Copy each line below in which the string "yellow" appears.

:: Source data ::

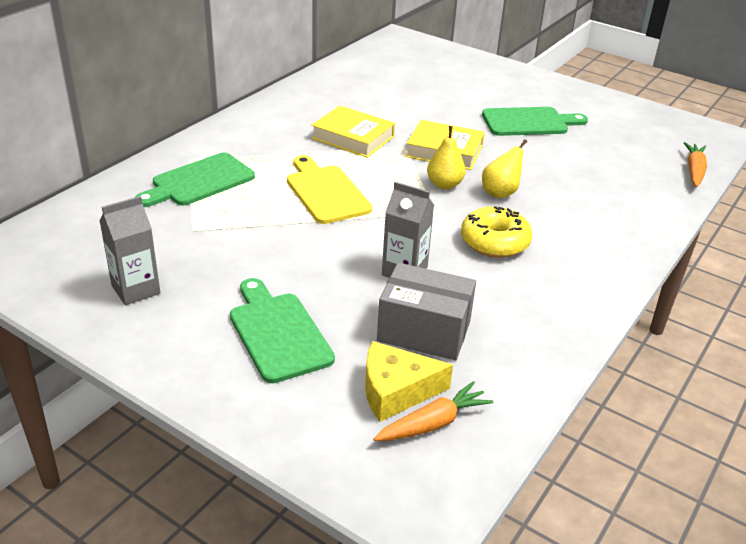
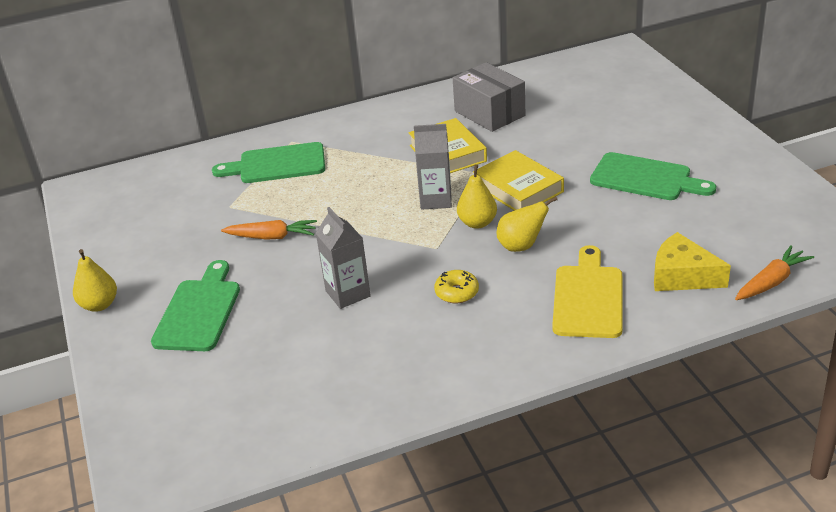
camera: 40 degrees right, 0 degrees up
grey carton [99,196,160,305] -> grey carton moved to [414,124,452,210]
yellow cutting board [287,155,372,224] -> yellow cutting board moved to [552,245,623,338]
yellow cheese [365,341,453,422] -> yellow cheese moved to [654,232,731,291]
orange carrot [373,381,493,441] -> orange carrot moved to [221,220,317,240]
grey box [377,263,476,360] -> grey box moved to [453,62,525,132]
yellow donut [461,206,532,258] -> yellow donut [434,270,479,303], size x0.61
none -> yellow pear [73,249,117,312]

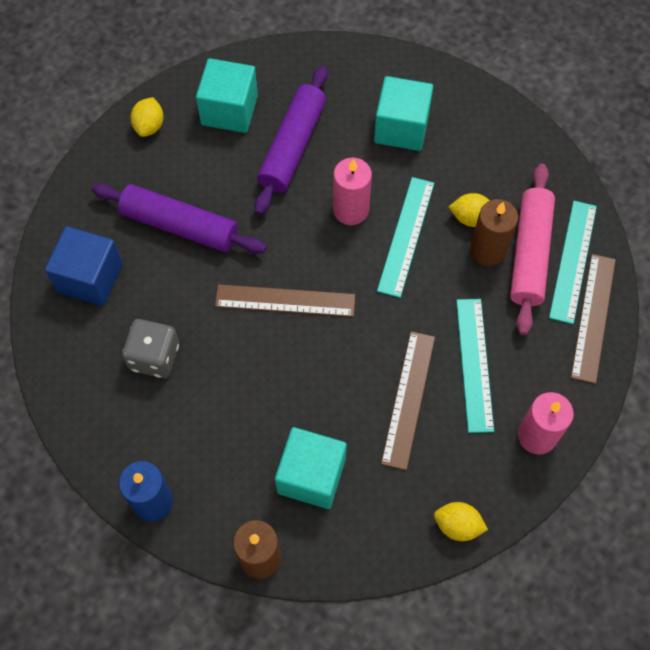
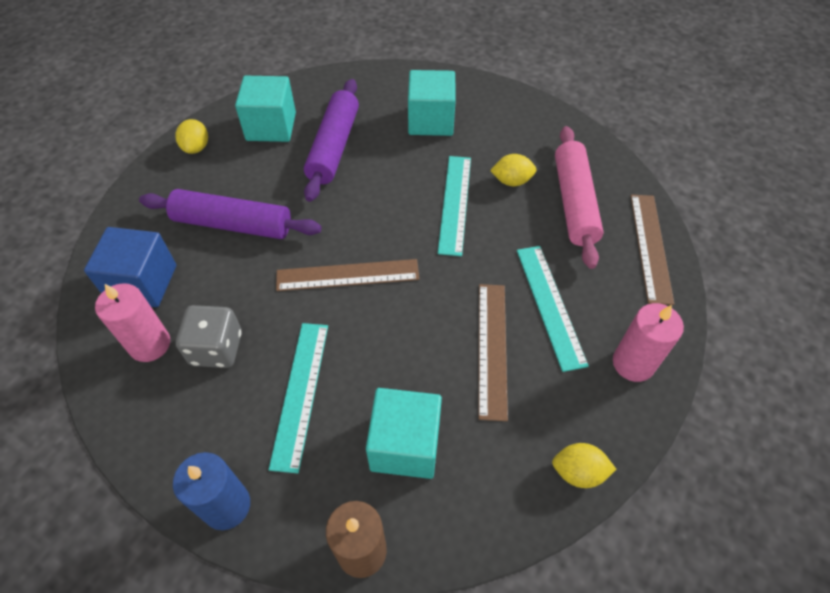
camera: 10 degrees left, 10 degrees down
pink candle [333,158,372,225] -> pink candle moved to [95,283,170,362]
brown candle [470,199,518,266] -> none
turquoise ruler [549,201,597,324] -> turquoise ruler moved to [269,323,328,473]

:::

Reply.
yellow cutting board [287,155,372,224] -> yellow cutting board moved to [552,245,623,338]
yellow cheese [365,341,453,422] -> yellow cheese moved to [654,232,731,291]
yellow donut [461,206,532,258] -> yellow donut [434,270,479,303], size x0.61
none -> yellow pear [73,249,117,312]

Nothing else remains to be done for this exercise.